◆ Exercise objective ◆
Go through the records and count the lines where the string "heart" occurs. Reply with the number only.

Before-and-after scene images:
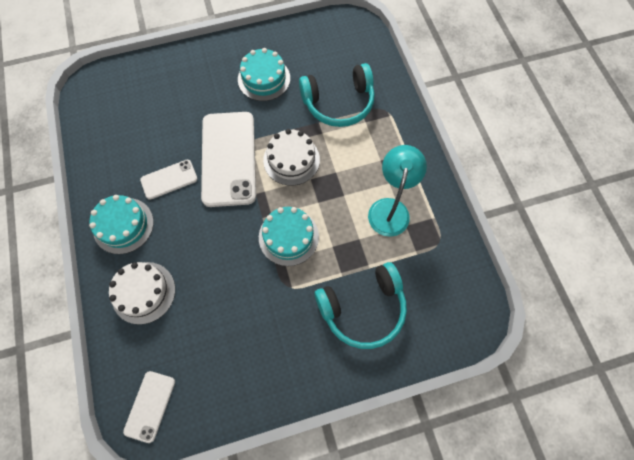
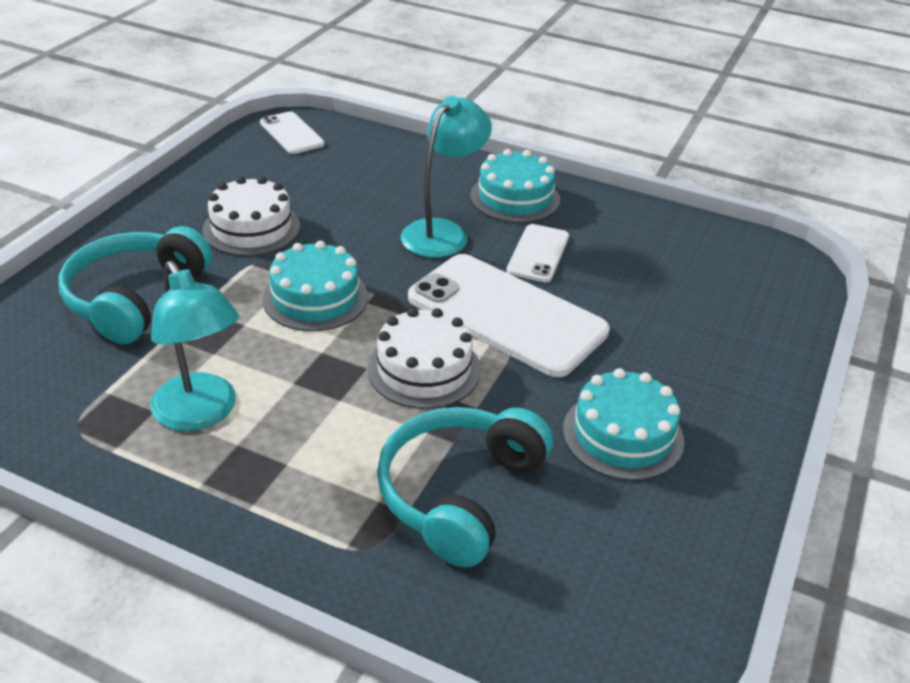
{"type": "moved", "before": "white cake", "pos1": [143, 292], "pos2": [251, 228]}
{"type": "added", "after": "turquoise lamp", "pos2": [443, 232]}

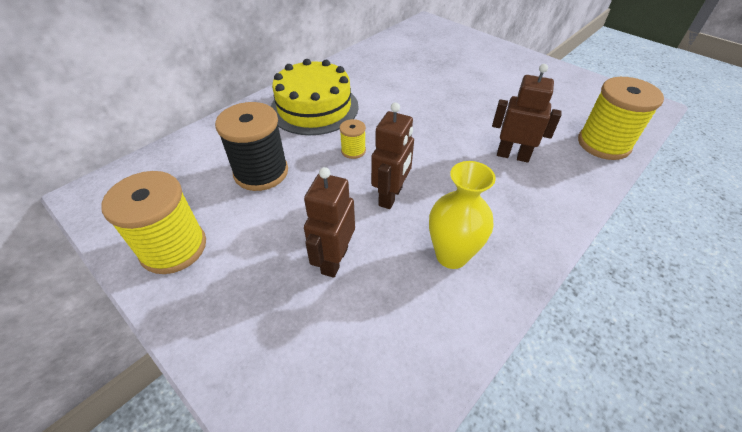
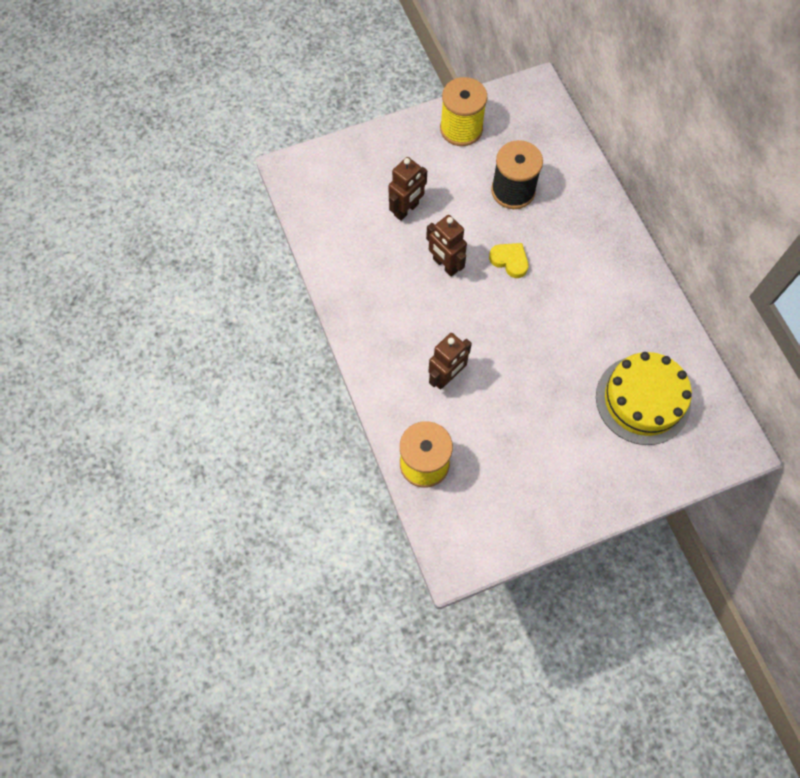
{"type": "moved", "before": "yellow cake", "pos1": [314, 108], "pos2": [642, 400]}
{"type": "turned", "before": "brown robot", "pos1": [334, 260], "pos2": [406, 210], "turn": 90}
{"type": "replaced", "before": "yellow spool", "after": "yellow heart", "pos1": [353, 151], "pos2": [509, 261]}
{"type": "removed", "before": "yellow vase", "pos1": [451, 255]}

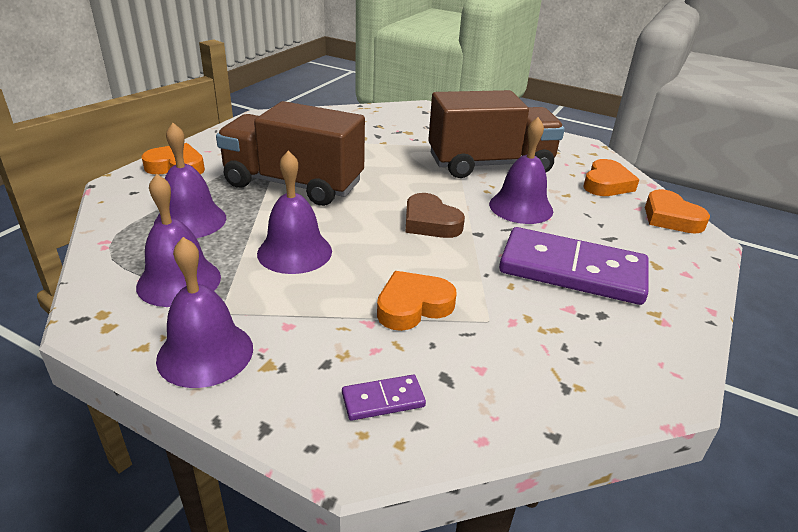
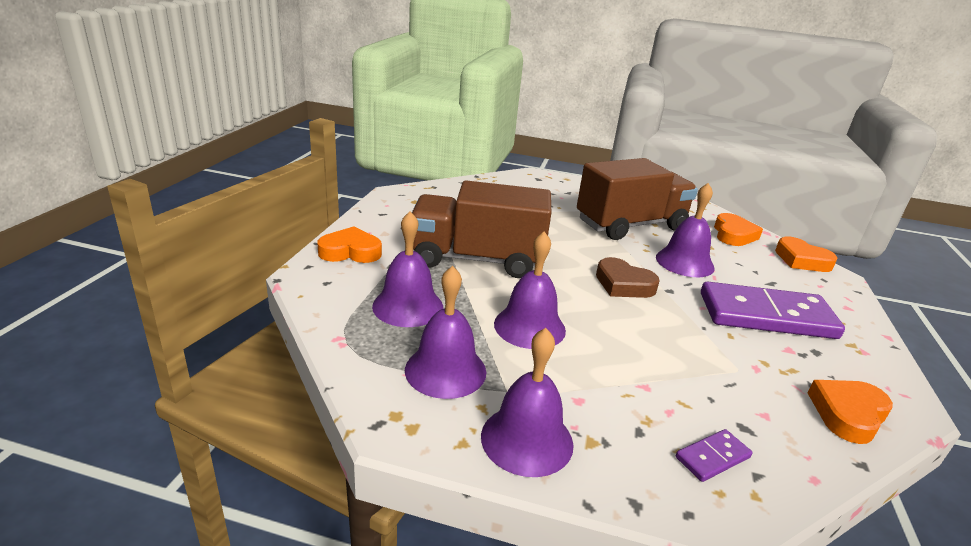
{"type": "moved", "before": "orange heart", "pos1": [413, 306], "pos2": [847, 414]}

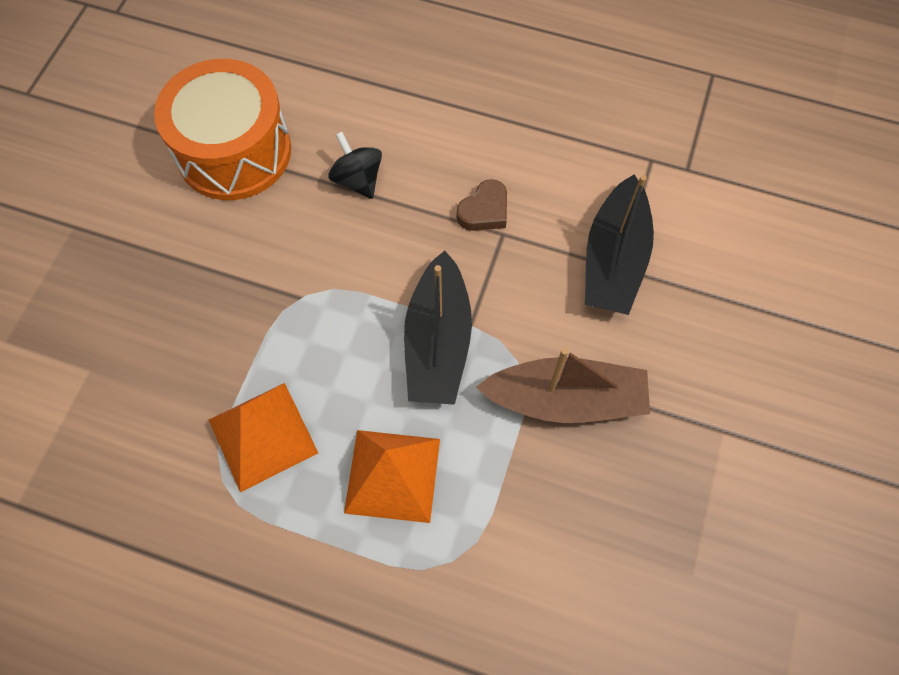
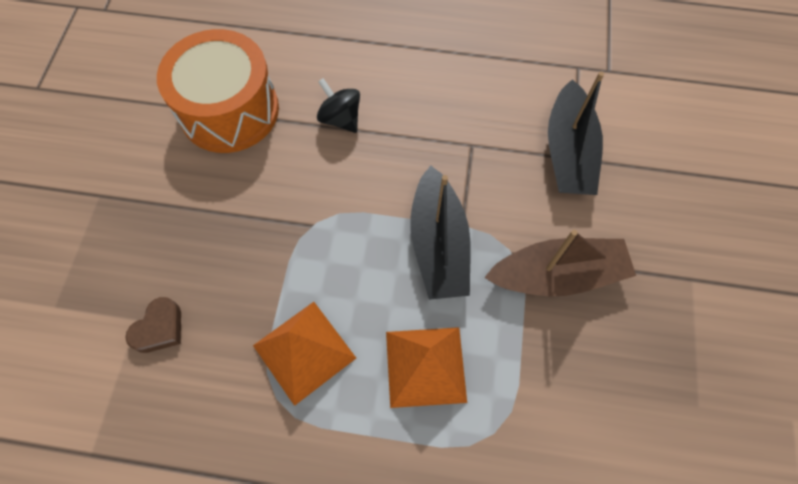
{"type": "moved", "before": "brown heart", "pos1": [484, 211], "pos2": [159, 328]}

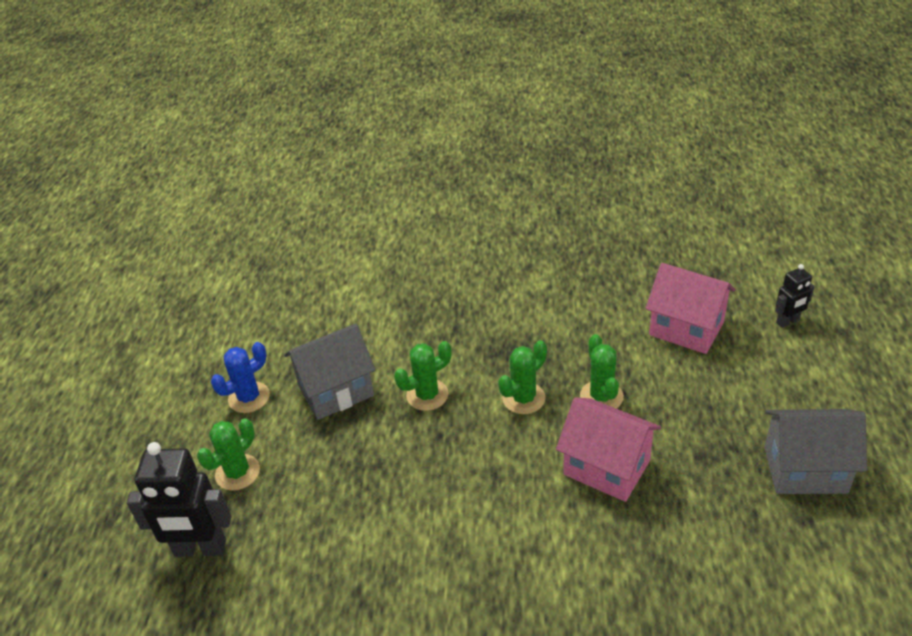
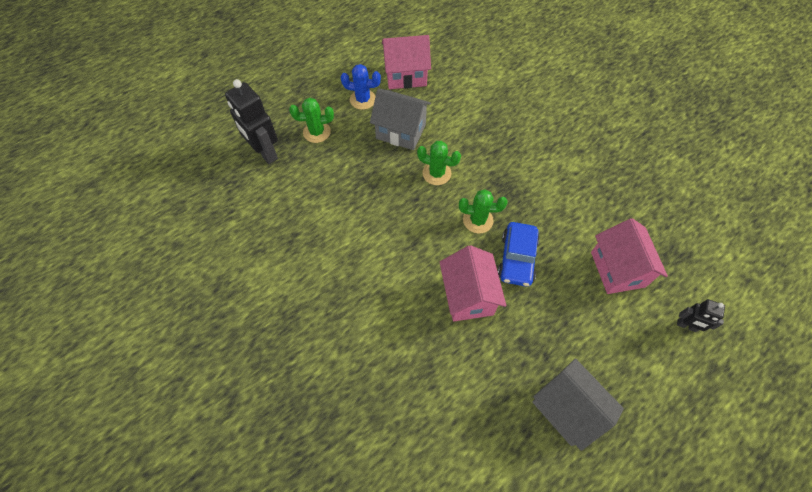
{"type": "replaced", "before": "green cactus", "after": "blue car", "pos1": [601, 396], "pos2": [517, 258]}
{"type": "added", "after": "pink house", "pos2": [406, 76]}

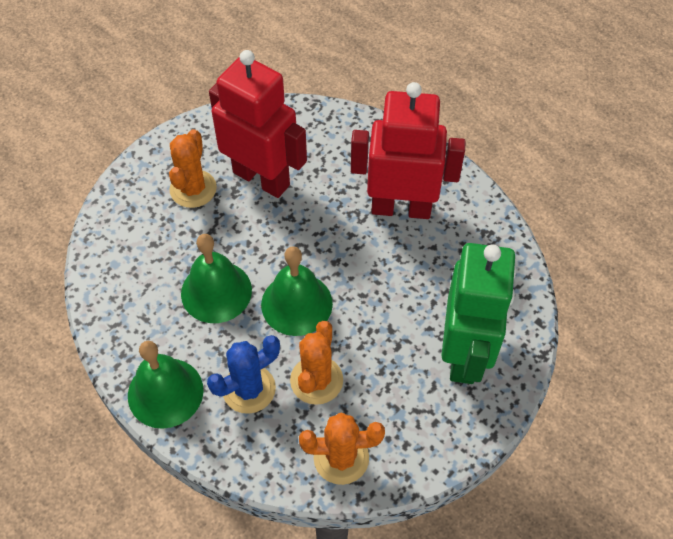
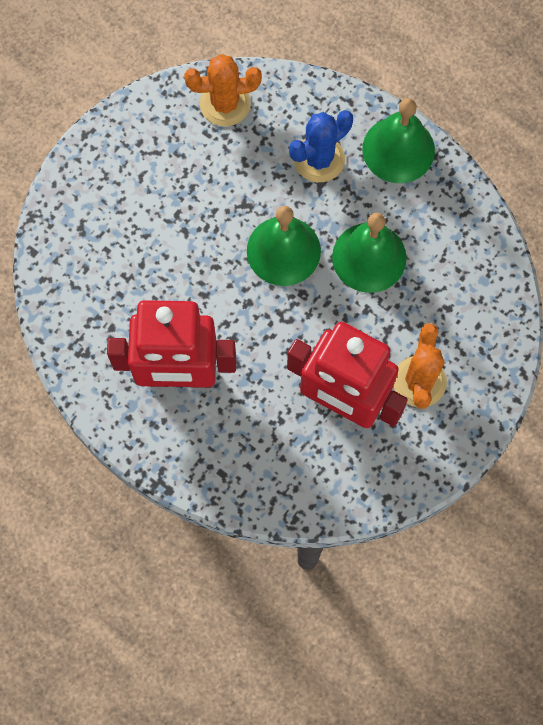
{"type": "removed", "before": "orange cactus", "pos1": [316, 380]}
{"type": "removed", "before": "green robot", "pos1": [465, 354]}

◆ Solution ◆
3